#### [What to work on]
Begin with the line containing "BT2: 6V (plus" and reproduce it and all later lines exactly, through the last line of the records. Add nothing else.

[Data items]
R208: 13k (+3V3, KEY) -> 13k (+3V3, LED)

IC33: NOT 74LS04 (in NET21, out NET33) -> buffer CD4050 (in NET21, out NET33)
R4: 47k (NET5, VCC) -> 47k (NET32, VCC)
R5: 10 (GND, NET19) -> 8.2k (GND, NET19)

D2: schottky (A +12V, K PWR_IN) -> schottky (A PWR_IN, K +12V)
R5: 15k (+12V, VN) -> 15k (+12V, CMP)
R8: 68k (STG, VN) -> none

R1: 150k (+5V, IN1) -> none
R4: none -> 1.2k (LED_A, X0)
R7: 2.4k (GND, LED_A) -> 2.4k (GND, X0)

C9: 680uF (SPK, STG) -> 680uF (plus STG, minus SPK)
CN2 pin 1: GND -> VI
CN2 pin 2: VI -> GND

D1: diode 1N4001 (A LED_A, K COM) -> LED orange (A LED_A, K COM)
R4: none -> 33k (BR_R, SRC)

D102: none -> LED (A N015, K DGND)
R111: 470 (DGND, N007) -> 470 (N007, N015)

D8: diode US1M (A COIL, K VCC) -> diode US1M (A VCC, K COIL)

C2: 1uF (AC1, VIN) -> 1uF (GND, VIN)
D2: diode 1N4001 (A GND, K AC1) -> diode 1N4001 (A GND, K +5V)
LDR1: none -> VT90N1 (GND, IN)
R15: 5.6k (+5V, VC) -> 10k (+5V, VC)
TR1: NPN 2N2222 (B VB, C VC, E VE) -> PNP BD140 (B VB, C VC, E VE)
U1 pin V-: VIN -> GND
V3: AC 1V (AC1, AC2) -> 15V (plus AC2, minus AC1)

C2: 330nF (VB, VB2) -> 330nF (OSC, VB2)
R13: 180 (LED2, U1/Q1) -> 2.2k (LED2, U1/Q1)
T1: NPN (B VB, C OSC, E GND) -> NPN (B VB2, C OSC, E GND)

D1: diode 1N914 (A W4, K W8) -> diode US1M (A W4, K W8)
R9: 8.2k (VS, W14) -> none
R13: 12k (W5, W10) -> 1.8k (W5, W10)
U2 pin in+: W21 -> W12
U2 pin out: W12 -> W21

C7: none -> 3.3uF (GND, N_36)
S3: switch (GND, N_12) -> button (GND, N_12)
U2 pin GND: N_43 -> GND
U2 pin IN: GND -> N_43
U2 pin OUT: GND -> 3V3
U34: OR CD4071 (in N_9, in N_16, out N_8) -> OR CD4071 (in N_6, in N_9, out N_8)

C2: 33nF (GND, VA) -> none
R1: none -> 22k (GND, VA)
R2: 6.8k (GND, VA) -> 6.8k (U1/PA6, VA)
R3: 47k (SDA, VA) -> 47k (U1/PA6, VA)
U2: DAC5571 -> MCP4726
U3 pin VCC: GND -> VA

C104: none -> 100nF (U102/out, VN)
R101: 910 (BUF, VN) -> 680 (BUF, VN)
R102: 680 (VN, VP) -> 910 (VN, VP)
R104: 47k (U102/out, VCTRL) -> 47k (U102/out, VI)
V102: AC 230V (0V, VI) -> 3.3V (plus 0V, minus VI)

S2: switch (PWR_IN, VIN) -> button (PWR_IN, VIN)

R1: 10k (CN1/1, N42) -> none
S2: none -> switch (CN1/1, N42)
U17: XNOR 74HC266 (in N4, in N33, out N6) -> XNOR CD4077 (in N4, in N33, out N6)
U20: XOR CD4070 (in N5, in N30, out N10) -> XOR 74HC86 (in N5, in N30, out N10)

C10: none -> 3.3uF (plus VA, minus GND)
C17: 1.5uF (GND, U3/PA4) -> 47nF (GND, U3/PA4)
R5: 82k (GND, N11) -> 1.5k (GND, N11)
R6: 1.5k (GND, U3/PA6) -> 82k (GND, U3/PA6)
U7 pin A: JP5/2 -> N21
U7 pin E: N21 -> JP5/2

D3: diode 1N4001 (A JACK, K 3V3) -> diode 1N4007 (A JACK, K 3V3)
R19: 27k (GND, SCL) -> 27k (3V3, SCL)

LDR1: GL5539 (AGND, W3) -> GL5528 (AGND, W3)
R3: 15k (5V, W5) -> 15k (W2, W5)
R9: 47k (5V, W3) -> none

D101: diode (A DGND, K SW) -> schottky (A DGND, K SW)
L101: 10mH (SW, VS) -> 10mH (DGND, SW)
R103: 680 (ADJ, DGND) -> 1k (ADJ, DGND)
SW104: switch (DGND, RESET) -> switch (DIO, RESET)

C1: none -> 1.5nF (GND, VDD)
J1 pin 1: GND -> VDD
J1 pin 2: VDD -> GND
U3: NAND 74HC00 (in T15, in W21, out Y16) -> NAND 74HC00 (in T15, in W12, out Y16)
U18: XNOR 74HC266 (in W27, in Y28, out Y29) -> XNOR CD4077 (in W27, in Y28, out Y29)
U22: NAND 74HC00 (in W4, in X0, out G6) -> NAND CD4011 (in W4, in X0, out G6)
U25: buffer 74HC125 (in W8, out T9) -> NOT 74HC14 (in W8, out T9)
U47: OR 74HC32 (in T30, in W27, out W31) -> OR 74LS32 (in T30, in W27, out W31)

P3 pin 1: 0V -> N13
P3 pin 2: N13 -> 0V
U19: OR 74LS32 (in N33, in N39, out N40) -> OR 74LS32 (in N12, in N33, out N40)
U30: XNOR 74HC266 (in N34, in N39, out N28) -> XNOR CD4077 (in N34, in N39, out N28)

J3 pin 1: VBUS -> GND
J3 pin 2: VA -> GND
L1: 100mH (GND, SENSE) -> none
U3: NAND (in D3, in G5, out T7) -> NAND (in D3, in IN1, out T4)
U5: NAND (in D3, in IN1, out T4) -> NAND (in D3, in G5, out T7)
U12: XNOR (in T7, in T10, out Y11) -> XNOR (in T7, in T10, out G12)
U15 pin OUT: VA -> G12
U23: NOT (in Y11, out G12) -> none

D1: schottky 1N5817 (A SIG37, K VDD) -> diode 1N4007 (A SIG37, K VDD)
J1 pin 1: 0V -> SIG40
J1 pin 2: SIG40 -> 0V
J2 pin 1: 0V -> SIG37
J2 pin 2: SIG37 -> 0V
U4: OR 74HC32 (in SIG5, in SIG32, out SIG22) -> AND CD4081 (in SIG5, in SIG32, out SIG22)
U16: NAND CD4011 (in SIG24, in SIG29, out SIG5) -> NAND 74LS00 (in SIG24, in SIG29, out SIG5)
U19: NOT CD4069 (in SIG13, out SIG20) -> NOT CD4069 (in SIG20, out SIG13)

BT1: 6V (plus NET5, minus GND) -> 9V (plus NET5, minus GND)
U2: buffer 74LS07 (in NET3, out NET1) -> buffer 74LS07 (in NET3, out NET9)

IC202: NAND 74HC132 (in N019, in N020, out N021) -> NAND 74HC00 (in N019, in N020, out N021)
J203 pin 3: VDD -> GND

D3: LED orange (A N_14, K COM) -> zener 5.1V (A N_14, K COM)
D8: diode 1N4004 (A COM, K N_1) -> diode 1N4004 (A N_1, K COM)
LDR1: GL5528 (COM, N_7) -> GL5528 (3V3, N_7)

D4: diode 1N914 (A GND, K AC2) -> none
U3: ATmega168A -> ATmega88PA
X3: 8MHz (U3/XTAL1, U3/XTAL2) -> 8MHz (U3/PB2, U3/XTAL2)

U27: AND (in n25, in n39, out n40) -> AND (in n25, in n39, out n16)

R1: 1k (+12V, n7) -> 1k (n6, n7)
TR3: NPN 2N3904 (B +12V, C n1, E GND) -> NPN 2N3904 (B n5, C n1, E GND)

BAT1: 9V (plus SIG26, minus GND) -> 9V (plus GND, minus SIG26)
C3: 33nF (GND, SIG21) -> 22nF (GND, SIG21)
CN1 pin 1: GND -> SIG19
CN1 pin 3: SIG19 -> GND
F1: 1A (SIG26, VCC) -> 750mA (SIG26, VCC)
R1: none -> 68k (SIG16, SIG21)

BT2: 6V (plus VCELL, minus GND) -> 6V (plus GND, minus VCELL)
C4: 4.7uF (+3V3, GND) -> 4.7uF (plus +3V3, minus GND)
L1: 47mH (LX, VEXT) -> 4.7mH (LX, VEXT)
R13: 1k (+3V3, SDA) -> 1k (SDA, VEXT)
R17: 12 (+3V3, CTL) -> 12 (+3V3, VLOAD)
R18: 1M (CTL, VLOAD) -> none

#### [Output for this exercise]
BT2: 6V (plus VCELL, minus GND) -> 6V (plus GND, minus VCELL)
C4: 4.7uF (+3V3, GND) -> 4.7uF (plus +3V3, minus GND)
L1: 47mH (LX, VEXT) -> 4.7mH (LX, VEXT)
R13: 1k (+3V3, SDA) -> 1k (SDA, VEXT)
R17: 12 (+3V3, CTL) -> 12 (+3V3, VLOAD)
R18: 1M (CTL, VLOAD) -> none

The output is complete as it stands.